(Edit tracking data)

__________

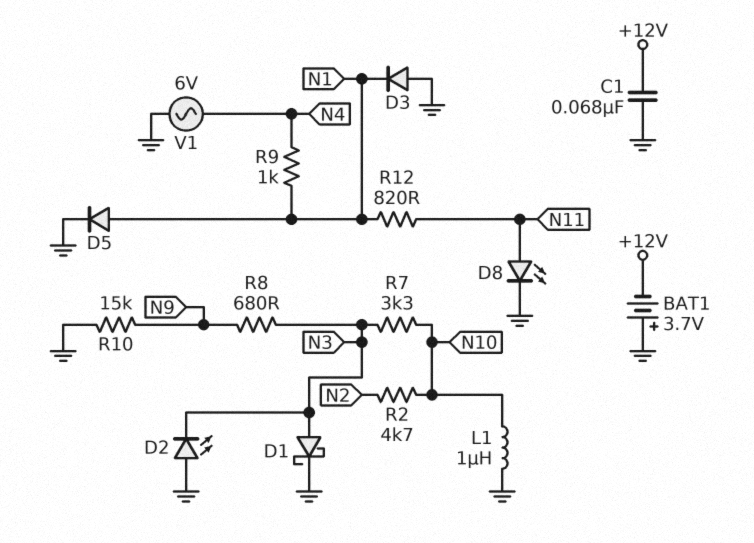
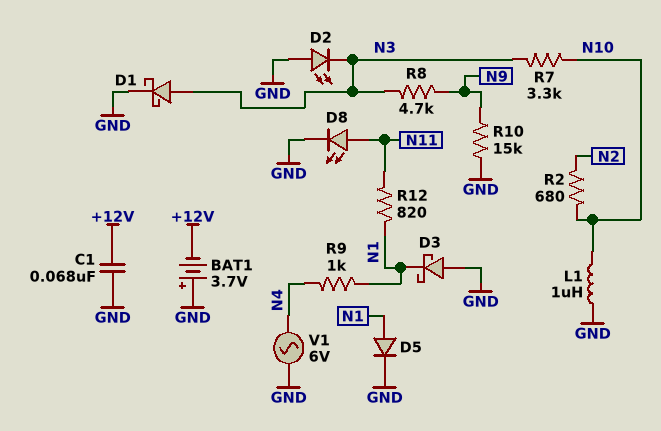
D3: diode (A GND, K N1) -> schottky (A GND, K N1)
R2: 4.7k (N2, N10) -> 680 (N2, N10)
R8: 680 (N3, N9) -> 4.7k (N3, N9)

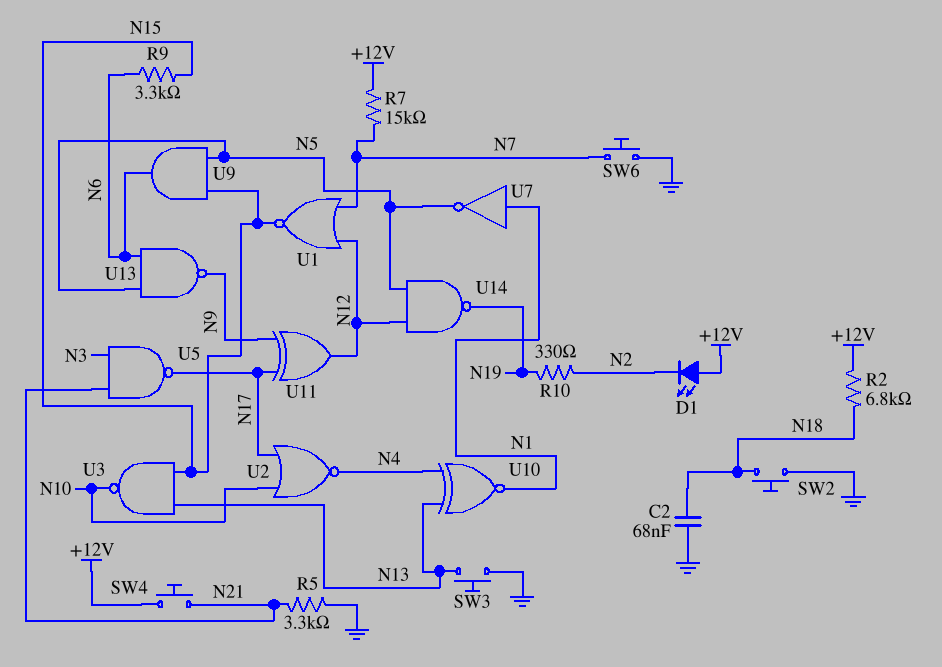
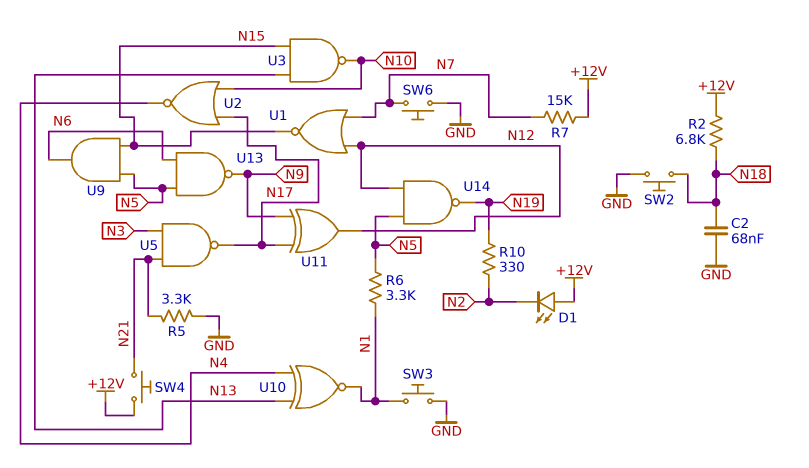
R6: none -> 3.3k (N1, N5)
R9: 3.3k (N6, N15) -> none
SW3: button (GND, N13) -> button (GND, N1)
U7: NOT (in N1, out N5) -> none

__________

• THE TASK: Going through the records above line by line, tally those with the word "none" and answer with the number only.

• RESPONSE AREA: 3